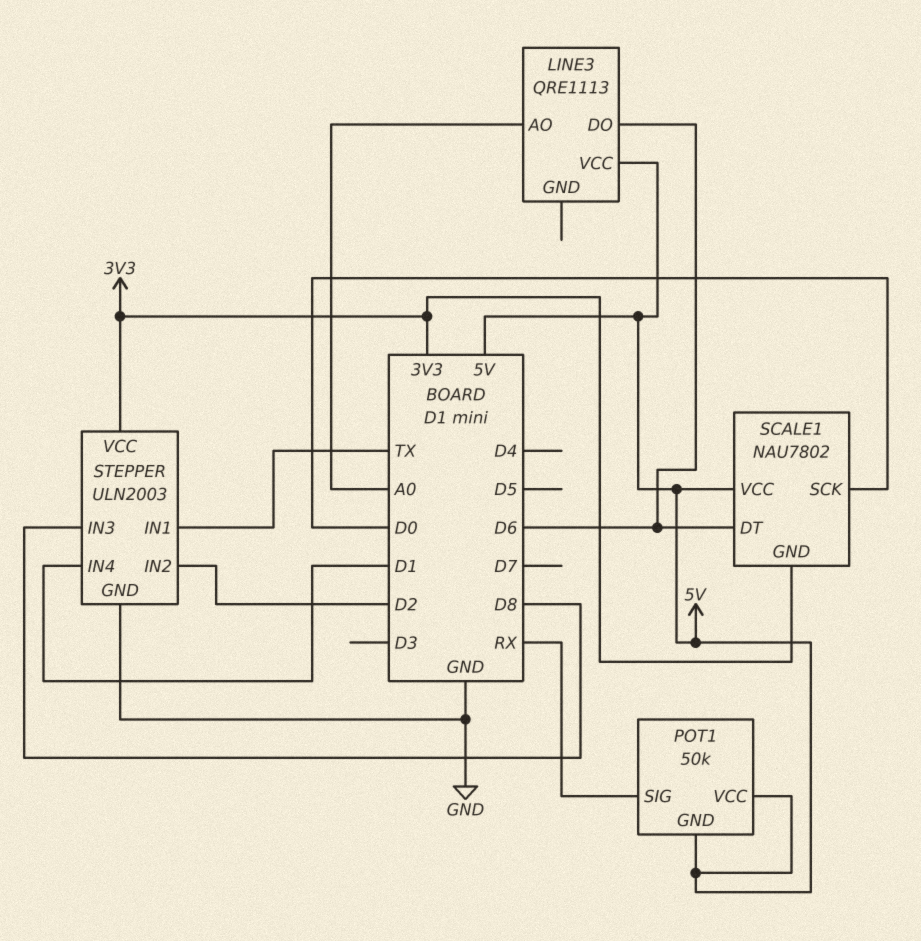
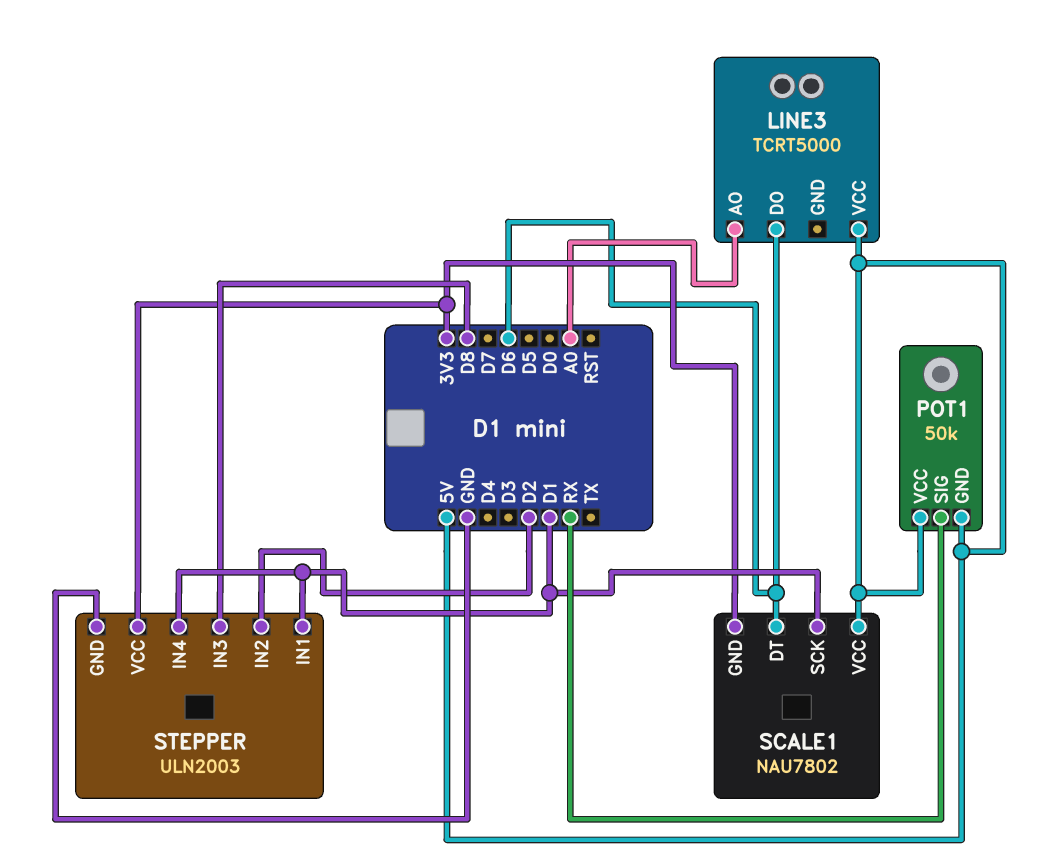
LINE3: QRE1113 -> TCRT5000
SCALE1 pin SCK: D0 -> D1
STEPPER pin IN1: TX -> D1

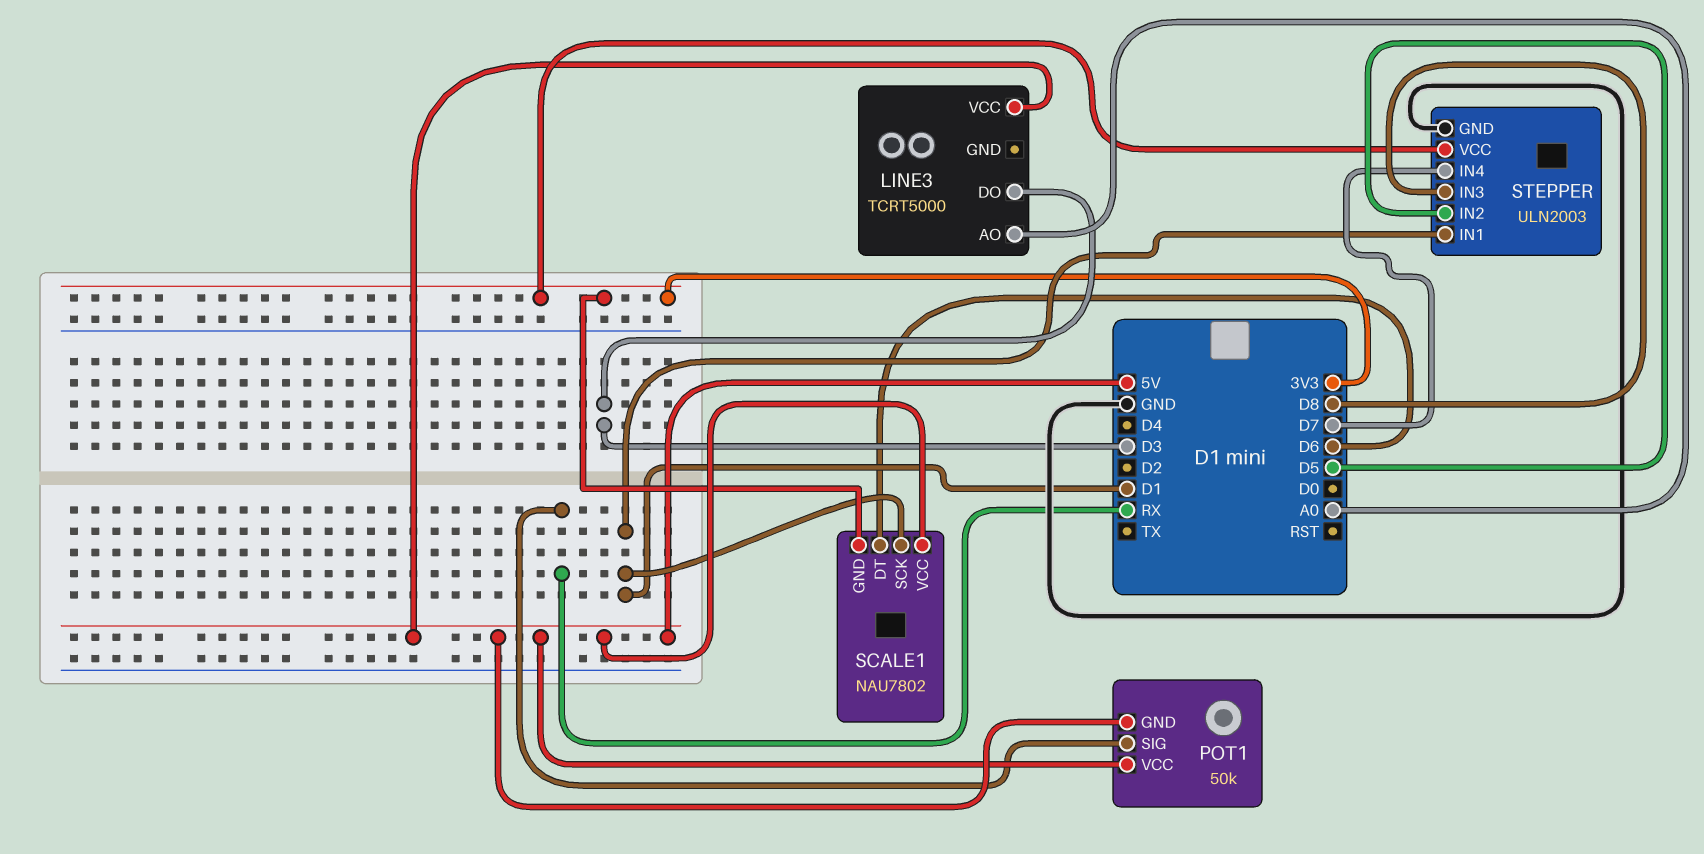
LINE3 pin DO: D6 -> D3
STEPPER pin IN2: D2 -> D5
STEPPER pin IN4: D1 -> D7

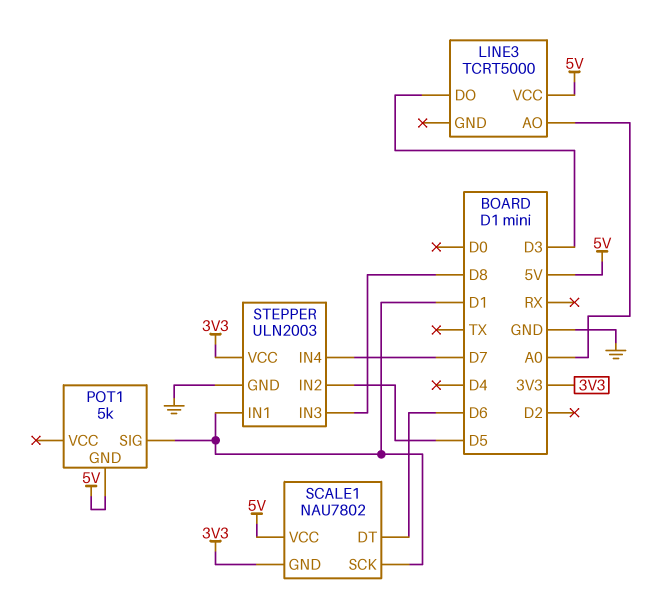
POT1: 50k -> 5k
POT1 pin SIG: RX -> D1
POT1 pin VCC: 5V -> none

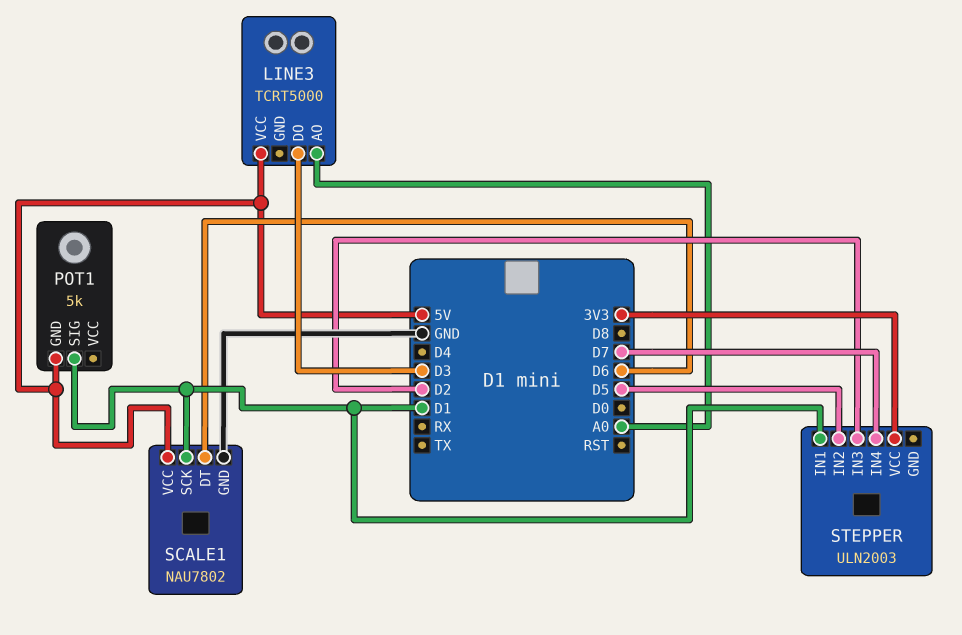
SCALE1 pin GND: 3V3 -> GND
STEPPER pin GND: GND -> none
STEPPER pin IN3: D8 -> D2

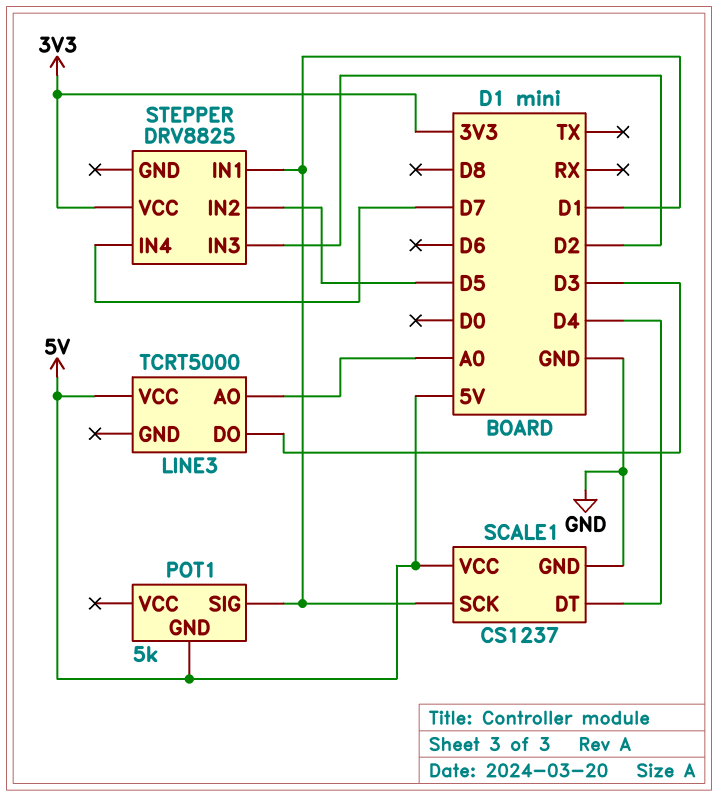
SCALE1: NAU7802 -> CS1237
SCALE1 pin DT: D6 -> D4
STEPPER: ULN2003 -> DRV8825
------------------------------
### WORK TO BE COMPLETED
Strip out the pictures and reproduce the remaining material above exactly.

### SOLUTION
LINE3: QRE1113 -> TCRT5000
SCALE1 pin SCK: D0 -> D1
STEPPER pin IN1: TX -> D1

LINE3 pin DO: D6 -> D3
STEPPER pin IN2: D2 -> D5
STEPPER pin IN4: D1 -> D7

POT1: 50k -> 5k
POT1 pin SIG: RX -> D1
POT1 pin VCC: 5V -> none

SCALE1 pin GND: 3V3 -> GND
STEPPER pin GND: GND -> none
STEPPER pin IN3: D8 -> D2

SCALE1: NAU7802 -> CS1237
SCALE1 pin DT: D6 -> D4
STEPPER: ULN2003 -> DRV8825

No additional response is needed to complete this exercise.